◆ WORK INSTRUCTION
Lines from the one containing "LINE pin DO: D27 -> D15" to the end of the records, both ends included and exactly as written, are the whole answer, and no pictures go in it.

* * * * * * *

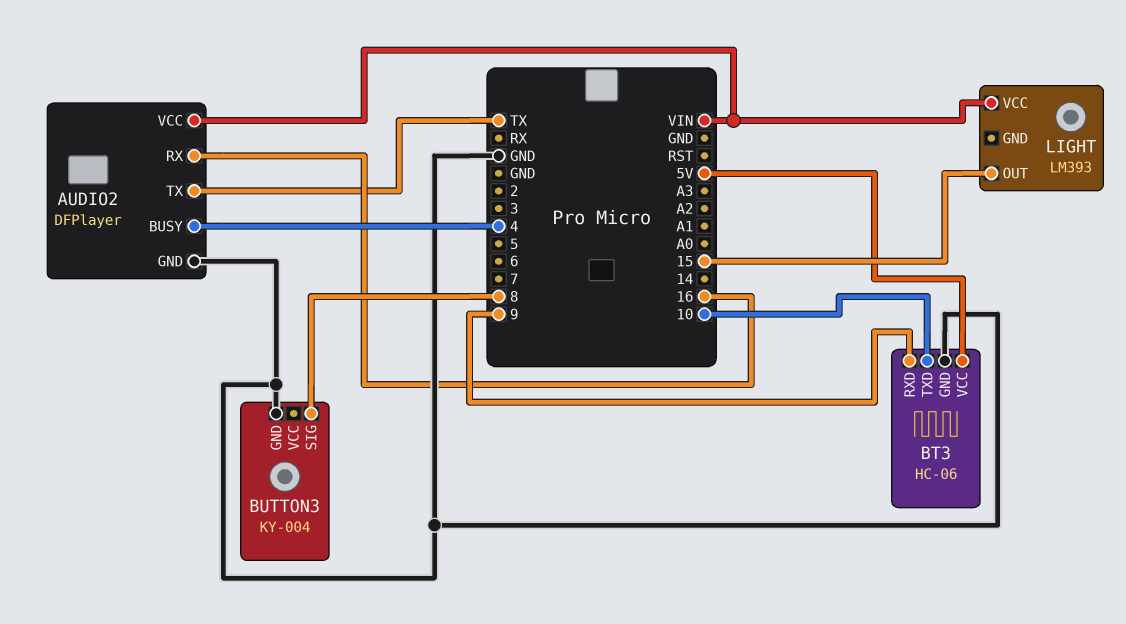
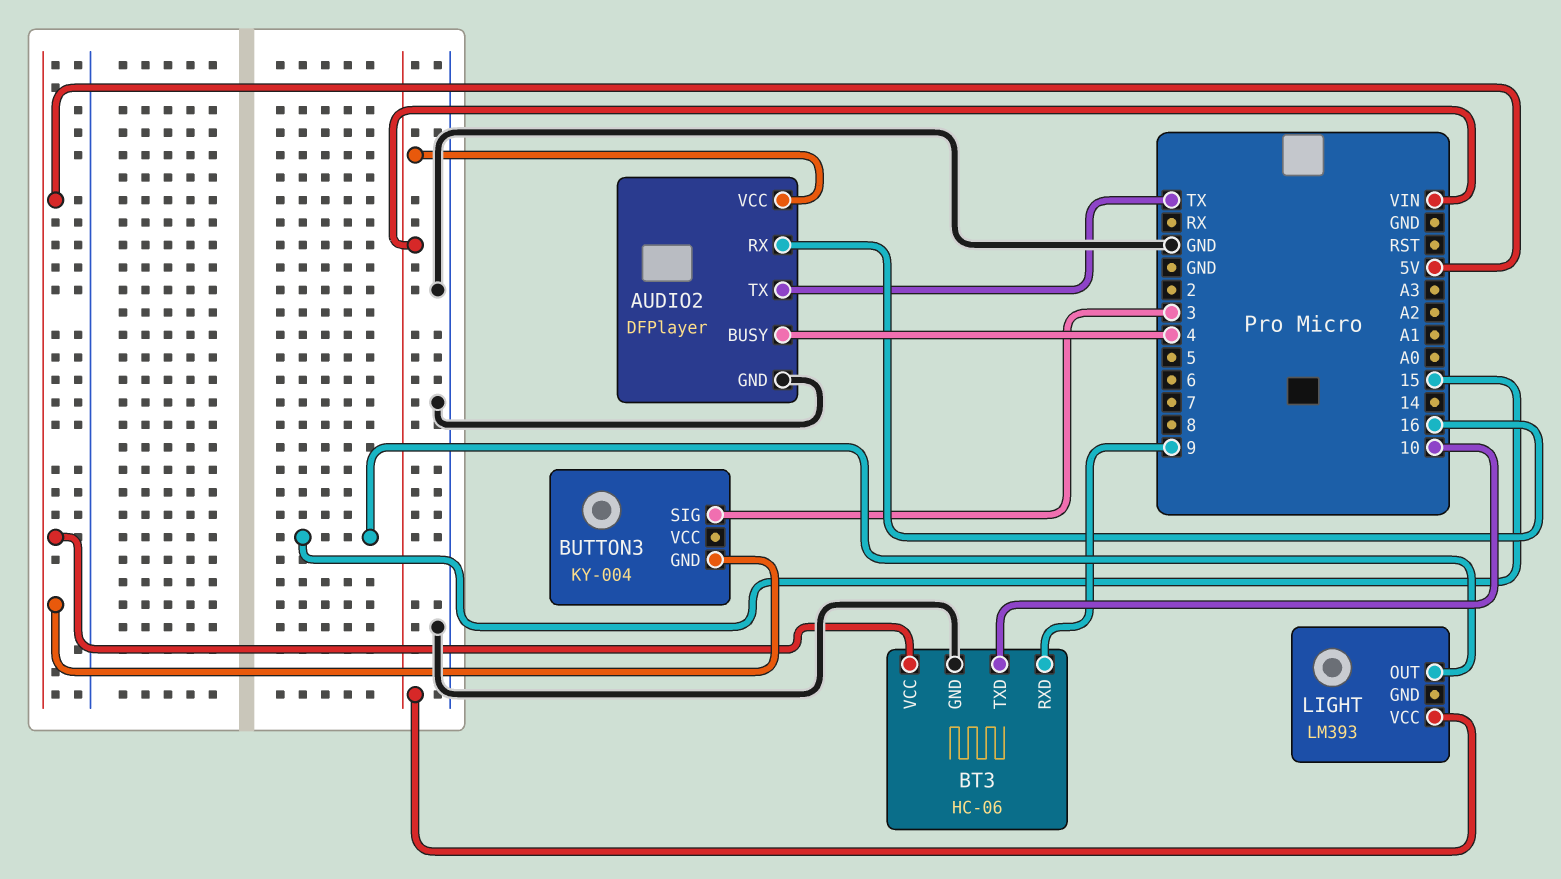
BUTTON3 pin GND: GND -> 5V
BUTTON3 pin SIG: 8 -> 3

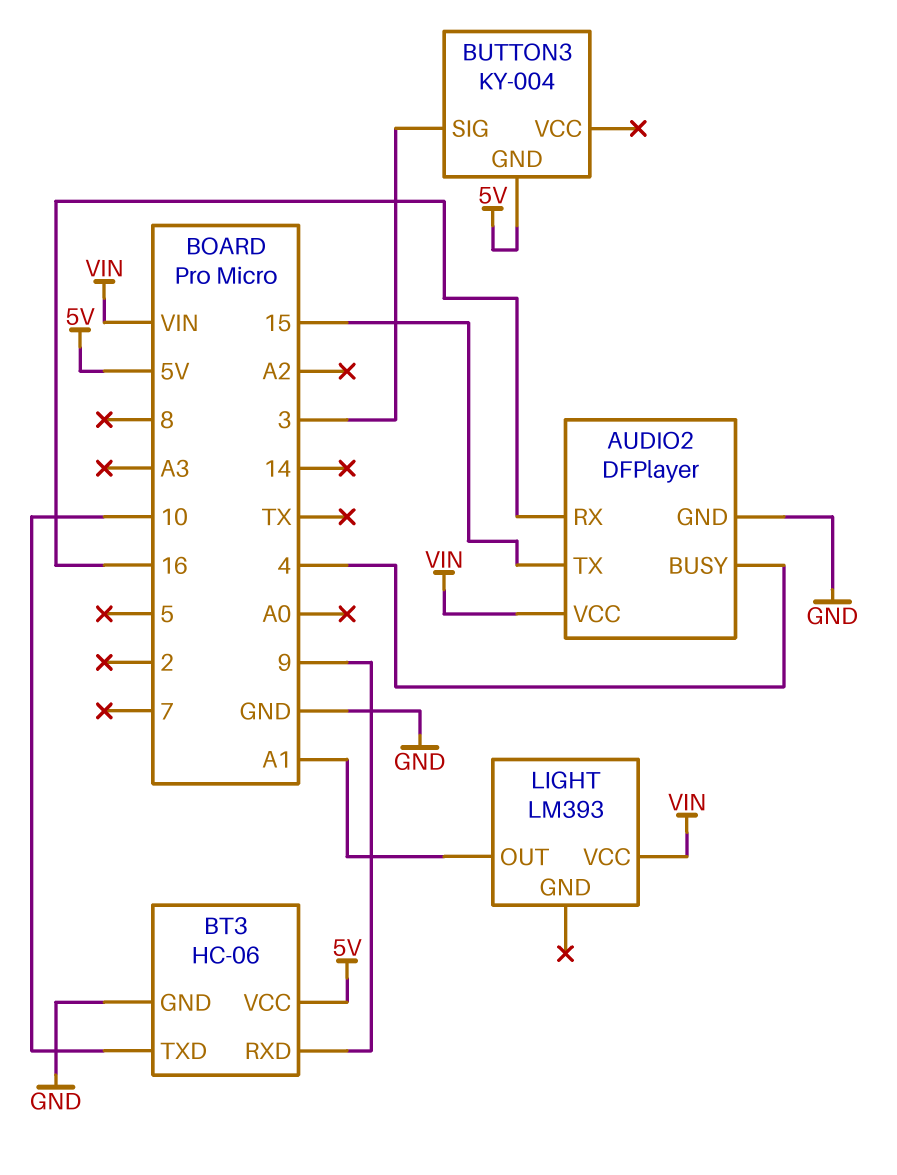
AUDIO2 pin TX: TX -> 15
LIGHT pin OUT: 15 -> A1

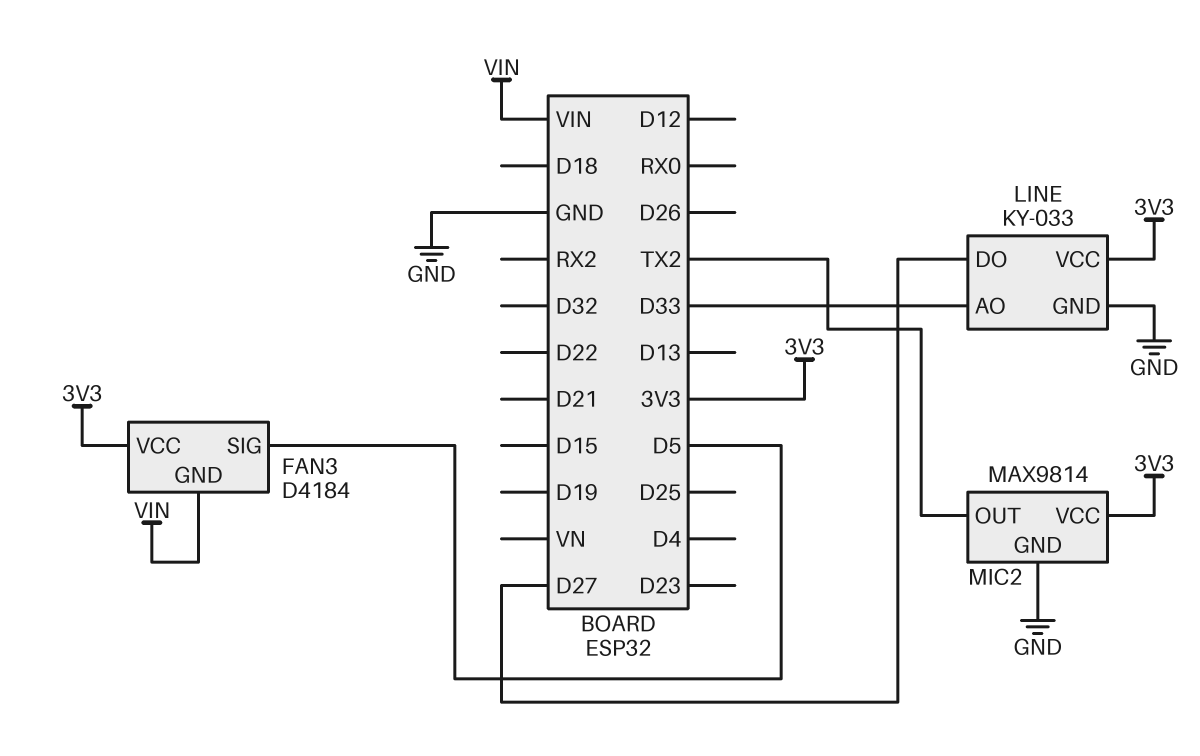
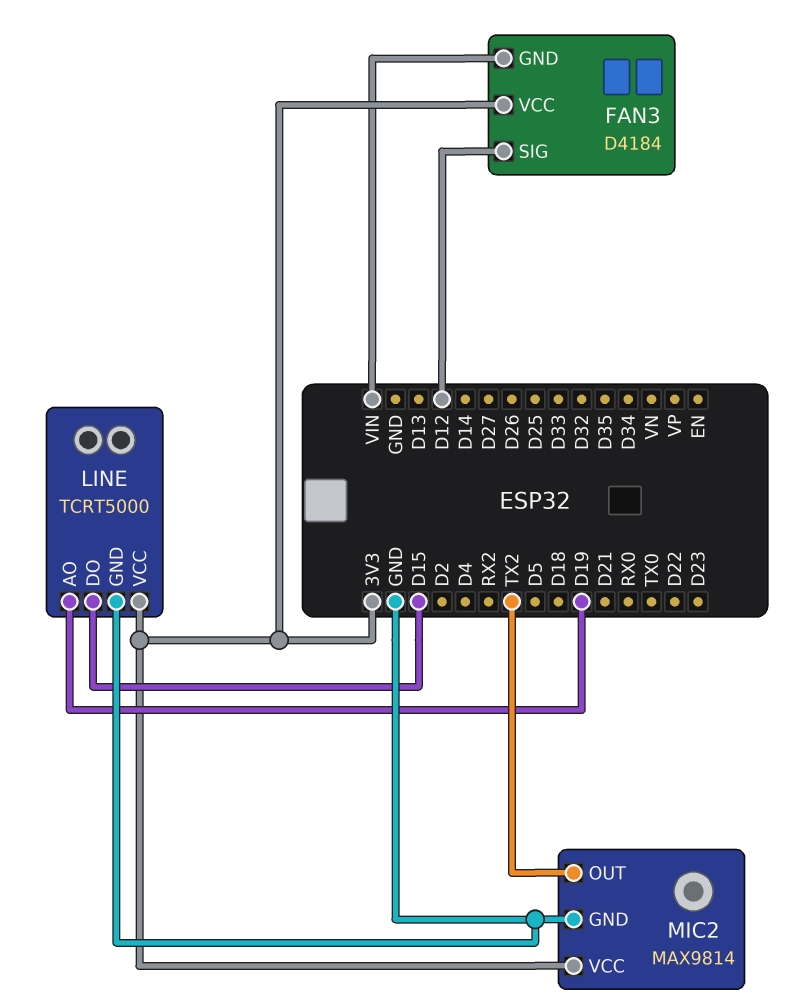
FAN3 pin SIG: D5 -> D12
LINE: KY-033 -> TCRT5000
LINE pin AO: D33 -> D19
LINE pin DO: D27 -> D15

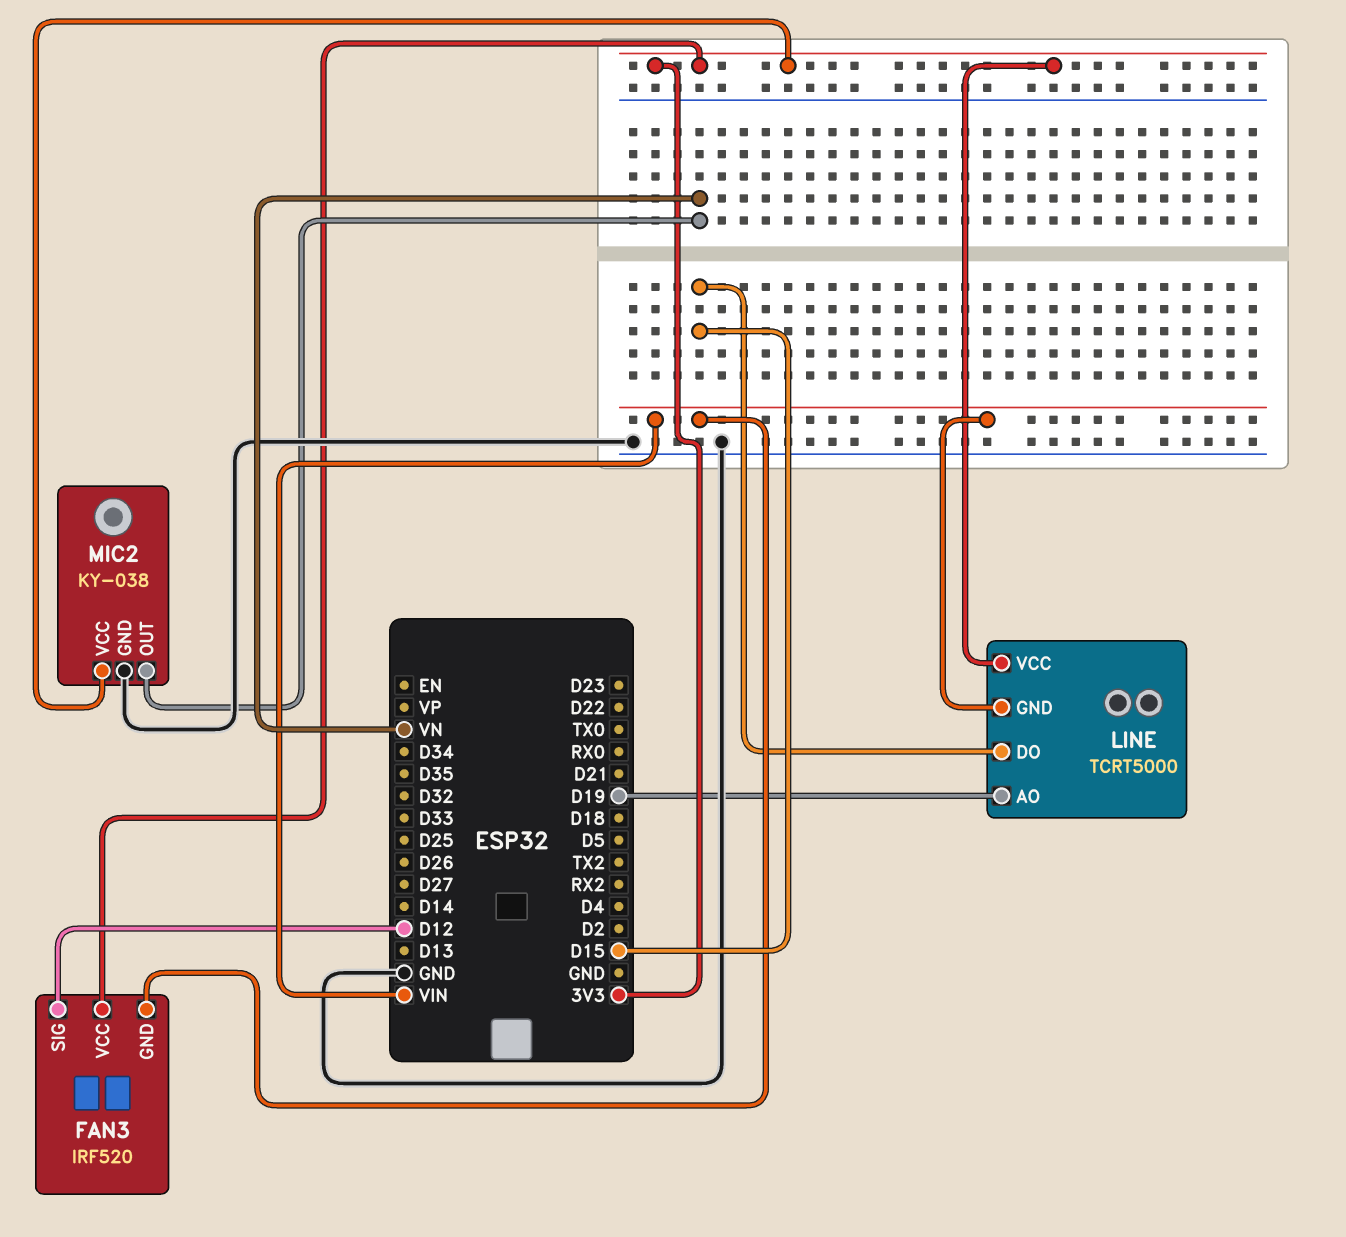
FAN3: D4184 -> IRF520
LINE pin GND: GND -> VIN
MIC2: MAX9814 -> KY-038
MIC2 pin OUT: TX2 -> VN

* * * * * * *

◆ REPLY TO THE EXERCISE
LINE pin DO: D27 -> D15

FAN3: D4184 -> IRF520
LINE pin GND: GND -> VIN
MIC2: MAX9814 -> KY-038
MIC2 pin OUT: TX2 -> VN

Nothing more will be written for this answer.